Data listing:
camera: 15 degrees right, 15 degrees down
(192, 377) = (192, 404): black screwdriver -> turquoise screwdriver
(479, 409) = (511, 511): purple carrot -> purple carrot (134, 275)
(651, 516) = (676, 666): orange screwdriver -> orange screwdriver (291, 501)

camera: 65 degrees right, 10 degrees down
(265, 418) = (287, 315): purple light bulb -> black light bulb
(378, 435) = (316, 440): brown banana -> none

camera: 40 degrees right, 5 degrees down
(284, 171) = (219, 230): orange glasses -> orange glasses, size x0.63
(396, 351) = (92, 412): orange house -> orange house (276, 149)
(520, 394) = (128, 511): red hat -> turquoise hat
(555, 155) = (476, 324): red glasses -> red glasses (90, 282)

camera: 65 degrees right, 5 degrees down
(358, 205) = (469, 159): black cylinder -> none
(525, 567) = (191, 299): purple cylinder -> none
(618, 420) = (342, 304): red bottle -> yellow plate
...
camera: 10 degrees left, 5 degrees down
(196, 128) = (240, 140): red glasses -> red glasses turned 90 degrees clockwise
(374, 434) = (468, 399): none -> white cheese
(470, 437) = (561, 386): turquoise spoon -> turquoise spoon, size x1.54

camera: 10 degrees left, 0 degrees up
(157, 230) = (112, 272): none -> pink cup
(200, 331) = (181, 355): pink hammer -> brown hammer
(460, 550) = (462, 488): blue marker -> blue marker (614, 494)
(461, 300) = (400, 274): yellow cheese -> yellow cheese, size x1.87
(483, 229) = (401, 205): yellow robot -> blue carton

Instructions for the task:
For the listing above, print only the lines starting at the line containing "camera: 15 degrees right, 15 degrees down" and ending at the line containing "(618, 420) = (342, 304): red", exactly, both included.

Response to the task:
camera: 15 degrees right, 15 degrees down
(192, 377) = (192, 404): black screwdriver -> turquoise screwdriver
(479, 409) = (511, 511): purple carrot -> purple carrot (134, 275)
(651, 516) = (676, 666): orange screwdriver -> orange screwdriver (291, 501)

camera: 65 degrees right, 10 degrees down
(265, 418) = (287, 315): purple light bulb -> black light bulb
(378, 435) = (316, 440): brown banana -> none

camera: 40 degrees right, 5 degrees down
(284, 171) = (219, 230): orange glasses -> orange glasses, size x0.63
(396, 351) = (92, 412): orange house -> orange house (276, 149)
(520, 394) = (128, 511): red hat -> turquoise hat
(555, 155) = (476, 324): red glasses -> red glasses (90, 282)

camera: 65 degrees right, 5 degrees down
(358, 205) = (469, 159): black cylinder -> none
(525, 567) = (191, 299): purple cylinder -> none
(618, 420) = (342, 304): red bottle -> yellow plate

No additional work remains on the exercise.